*ABOUT THIS EXERCISE*
Using the listing below, report each line holding the string "degrees".

*EXTRACTED MATERIAL*

********************

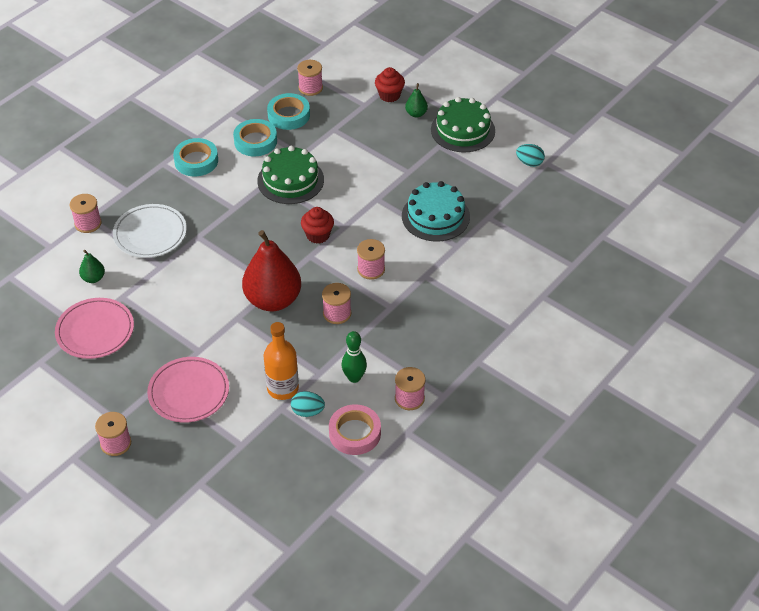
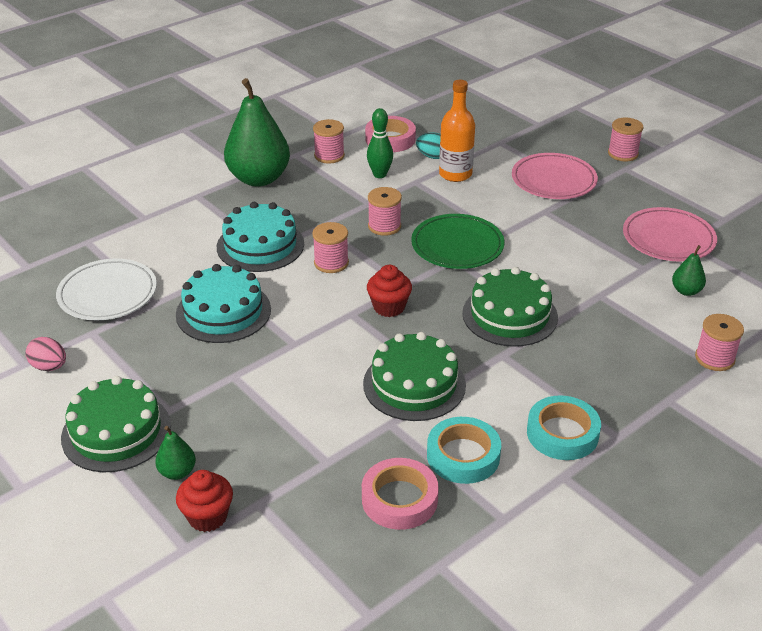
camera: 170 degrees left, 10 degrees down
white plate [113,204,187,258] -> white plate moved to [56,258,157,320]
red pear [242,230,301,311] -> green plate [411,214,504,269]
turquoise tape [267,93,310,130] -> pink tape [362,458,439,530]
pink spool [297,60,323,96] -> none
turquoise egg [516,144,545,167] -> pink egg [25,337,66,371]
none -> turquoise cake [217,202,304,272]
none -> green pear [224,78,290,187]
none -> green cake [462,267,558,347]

********************

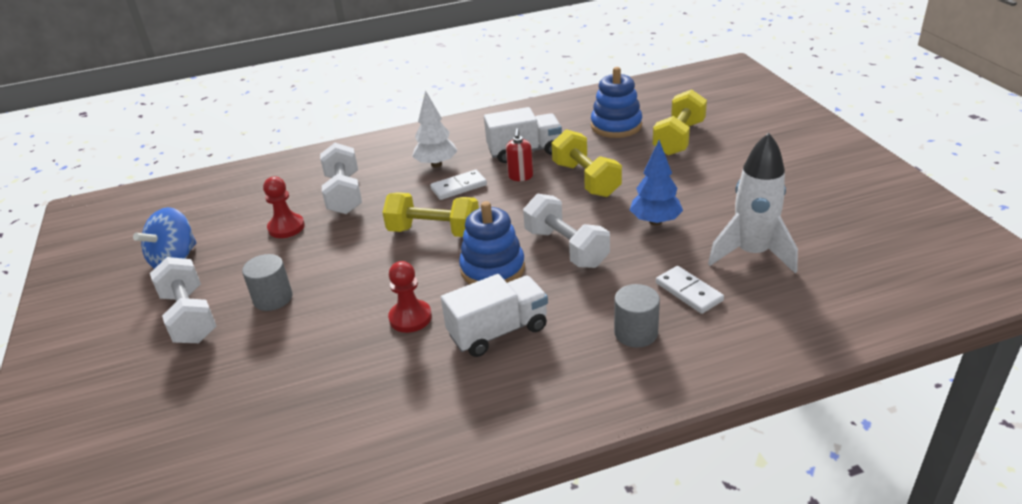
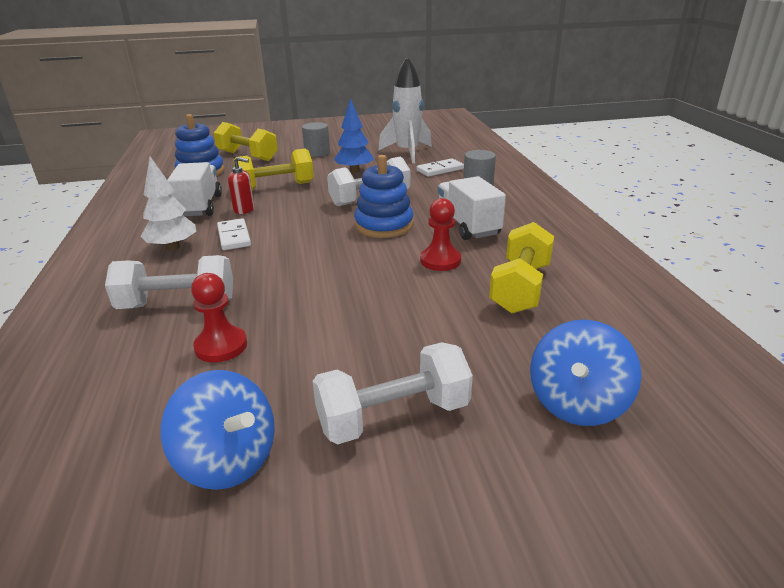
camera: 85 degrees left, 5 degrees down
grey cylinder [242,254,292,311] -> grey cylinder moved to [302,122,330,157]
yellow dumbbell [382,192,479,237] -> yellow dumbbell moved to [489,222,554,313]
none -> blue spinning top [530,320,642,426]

********************

*ANSWER TO THE PROBLEM*
camera: 170 degrees left, 10 degrees down
camera: 85 degrees left, 5 degrees down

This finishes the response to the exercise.